● Task item
Locate every line below that contains the word "turquoise" and copy it.

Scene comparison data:
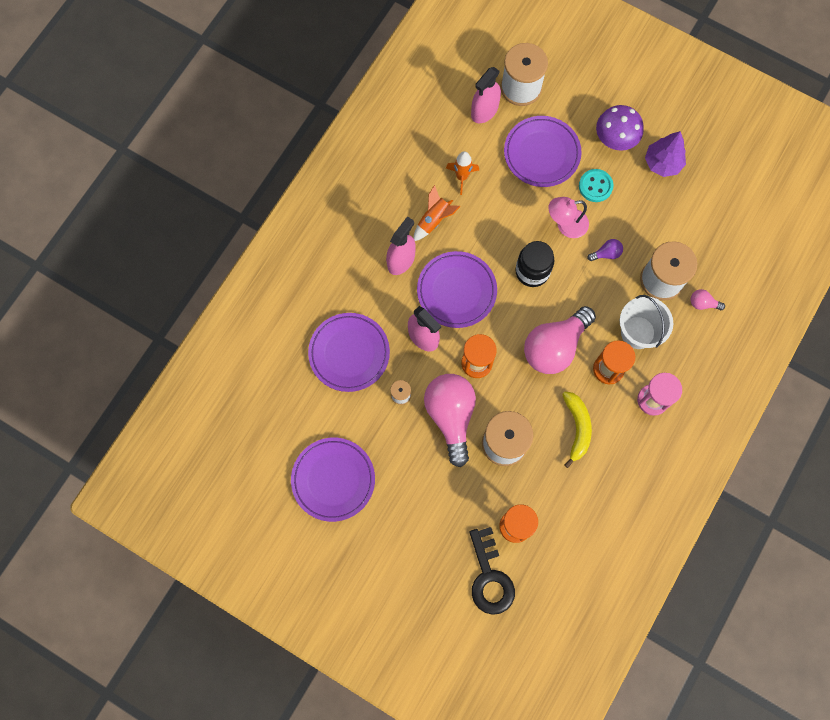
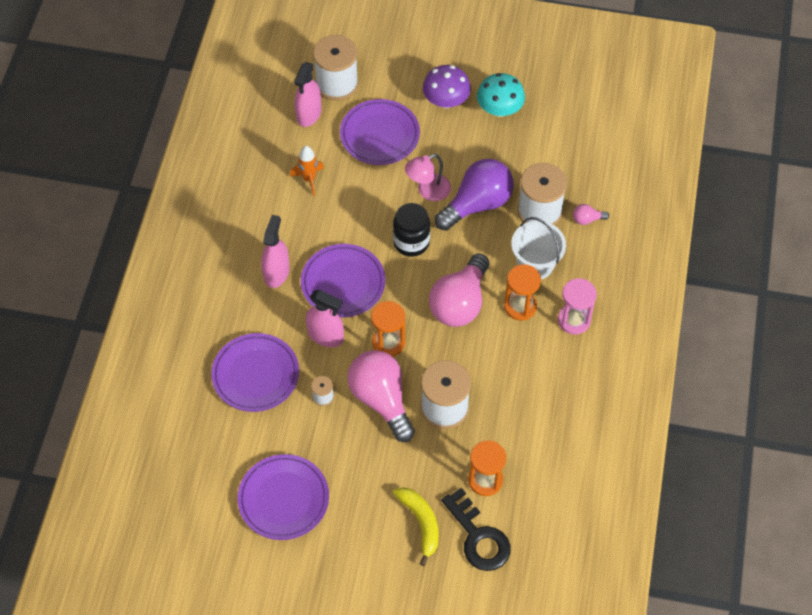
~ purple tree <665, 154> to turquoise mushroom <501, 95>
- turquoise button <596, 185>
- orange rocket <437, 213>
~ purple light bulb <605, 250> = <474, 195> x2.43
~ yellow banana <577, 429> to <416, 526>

● Exercise output
~ purple tree <665, 154> to turquoise mushroom <501, 95>
- turquoise button <596, 185>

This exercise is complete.